### Exercise requirements
Copy out every line of the material below that contains the string "kern".

------------------------------------

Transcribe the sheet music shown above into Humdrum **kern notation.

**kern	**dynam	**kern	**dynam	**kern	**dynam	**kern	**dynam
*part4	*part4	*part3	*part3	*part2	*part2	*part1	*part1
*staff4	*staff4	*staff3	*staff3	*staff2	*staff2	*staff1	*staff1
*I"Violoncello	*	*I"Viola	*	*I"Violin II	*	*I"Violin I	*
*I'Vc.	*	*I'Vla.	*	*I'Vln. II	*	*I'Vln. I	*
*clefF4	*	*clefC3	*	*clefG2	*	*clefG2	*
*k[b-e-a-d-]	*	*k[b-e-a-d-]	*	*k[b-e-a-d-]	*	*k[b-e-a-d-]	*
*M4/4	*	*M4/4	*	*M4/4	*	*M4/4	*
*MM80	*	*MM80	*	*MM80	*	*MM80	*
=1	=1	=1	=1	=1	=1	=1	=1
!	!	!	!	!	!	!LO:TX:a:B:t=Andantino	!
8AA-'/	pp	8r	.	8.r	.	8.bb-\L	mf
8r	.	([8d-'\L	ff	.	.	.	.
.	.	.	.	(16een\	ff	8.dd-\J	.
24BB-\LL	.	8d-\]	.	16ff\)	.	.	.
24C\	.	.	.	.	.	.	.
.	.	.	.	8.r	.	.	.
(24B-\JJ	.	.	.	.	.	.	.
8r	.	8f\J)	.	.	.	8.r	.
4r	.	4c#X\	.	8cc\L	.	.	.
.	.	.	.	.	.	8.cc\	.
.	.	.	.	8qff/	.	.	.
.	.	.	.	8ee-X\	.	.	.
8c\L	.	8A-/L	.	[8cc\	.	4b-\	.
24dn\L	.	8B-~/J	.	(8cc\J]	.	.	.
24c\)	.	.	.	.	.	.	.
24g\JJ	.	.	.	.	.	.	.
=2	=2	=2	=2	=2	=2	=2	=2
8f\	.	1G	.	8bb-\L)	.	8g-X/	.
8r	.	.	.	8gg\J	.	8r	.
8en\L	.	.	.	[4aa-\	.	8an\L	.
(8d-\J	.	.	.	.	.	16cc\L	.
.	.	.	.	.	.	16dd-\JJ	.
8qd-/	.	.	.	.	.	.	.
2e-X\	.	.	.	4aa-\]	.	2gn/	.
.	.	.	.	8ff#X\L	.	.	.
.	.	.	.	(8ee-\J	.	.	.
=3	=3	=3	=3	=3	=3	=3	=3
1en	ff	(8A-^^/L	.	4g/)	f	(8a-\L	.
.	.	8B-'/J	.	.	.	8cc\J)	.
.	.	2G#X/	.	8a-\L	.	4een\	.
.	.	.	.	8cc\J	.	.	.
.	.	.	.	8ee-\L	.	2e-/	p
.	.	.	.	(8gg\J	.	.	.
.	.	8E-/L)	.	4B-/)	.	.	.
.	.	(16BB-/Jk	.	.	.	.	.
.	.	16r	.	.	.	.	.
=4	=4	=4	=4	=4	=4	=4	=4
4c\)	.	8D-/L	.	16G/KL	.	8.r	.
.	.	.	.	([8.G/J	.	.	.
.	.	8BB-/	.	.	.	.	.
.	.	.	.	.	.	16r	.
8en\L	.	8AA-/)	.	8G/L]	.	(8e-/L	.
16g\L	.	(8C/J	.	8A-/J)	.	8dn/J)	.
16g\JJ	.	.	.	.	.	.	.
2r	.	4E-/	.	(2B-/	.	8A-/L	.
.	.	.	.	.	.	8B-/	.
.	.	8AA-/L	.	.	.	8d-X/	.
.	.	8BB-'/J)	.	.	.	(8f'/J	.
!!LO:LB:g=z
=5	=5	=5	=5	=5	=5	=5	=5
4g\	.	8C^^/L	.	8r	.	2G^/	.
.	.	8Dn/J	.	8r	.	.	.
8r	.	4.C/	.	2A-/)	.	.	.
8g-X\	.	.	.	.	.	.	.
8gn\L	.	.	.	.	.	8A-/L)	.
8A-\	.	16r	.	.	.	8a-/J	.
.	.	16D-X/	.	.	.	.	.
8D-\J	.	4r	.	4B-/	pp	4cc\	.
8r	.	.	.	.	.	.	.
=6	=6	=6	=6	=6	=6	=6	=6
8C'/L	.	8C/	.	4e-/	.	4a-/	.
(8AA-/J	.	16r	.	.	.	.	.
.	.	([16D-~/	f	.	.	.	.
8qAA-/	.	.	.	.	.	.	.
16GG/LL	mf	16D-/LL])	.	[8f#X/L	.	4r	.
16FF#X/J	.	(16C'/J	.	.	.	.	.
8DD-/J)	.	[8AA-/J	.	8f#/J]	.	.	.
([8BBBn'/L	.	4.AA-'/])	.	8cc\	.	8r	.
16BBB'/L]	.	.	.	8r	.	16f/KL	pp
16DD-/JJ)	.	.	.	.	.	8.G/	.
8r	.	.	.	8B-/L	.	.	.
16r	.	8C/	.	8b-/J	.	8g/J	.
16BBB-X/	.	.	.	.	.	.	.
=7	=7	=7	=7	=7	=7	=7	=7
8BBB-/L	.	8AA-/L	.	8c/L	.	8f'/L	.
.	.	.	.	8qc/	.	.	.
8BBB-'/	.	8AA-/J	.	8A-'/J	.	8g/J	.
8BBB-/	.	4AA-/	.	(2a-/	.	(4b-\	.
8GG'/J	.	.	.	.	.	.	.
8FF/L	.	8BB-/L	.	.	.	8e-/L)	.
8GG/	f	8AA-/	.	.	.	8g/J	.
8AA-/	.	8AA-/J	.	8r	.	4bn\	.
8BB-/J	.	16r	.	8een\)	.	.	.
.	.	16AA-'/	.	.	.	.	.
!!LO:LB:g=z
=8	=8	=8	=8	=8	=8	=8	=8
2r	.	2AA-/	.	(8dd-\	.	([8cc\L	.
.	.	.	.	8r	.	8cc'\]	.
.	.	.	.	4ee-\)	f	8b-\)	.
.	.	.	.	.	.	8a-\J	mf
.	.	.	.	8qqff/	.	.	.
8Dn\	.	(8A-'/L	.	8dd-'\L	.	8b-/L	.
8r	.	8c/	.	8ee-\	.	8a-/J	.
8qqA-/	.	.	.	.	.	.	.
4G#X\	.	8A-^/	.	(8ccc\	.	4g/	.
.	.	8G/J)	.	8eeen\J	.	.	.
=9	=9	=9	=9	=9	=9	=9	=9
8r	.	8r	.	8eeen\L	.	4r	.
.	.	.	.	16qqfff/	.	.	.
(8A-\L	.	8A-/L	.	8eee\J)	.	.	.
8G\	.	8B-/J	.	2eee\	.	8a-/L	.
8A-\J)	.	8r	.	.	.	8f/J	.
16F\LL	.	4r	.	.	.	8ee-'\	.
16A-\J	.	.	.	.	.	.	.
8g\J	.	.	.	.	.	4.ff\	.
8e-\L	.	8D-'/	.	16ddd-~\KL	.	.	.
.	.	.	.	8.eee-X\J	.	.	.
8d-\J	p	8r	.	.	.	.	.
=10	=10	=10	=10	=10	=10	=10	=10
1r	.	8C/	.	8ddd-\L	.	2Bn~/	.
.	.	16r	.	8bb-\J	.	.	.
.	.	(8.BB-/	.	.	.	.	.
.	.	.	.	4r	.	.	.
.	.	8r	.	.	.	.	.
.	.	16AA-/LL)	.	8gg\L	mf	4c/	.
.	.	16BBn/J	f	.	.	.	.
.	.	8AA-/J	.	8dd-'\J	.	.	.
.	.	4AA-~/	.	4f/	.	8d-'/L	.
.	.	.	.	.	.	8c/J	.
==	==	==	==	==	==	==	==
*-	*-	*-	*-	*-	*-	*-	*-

------------------------------------

### Response
Transcribe the sheet music shown above into Humdrum **kern notation.
**kern	**dynam	**kern	**dynam	**kern	**dynam	**kern	**dynam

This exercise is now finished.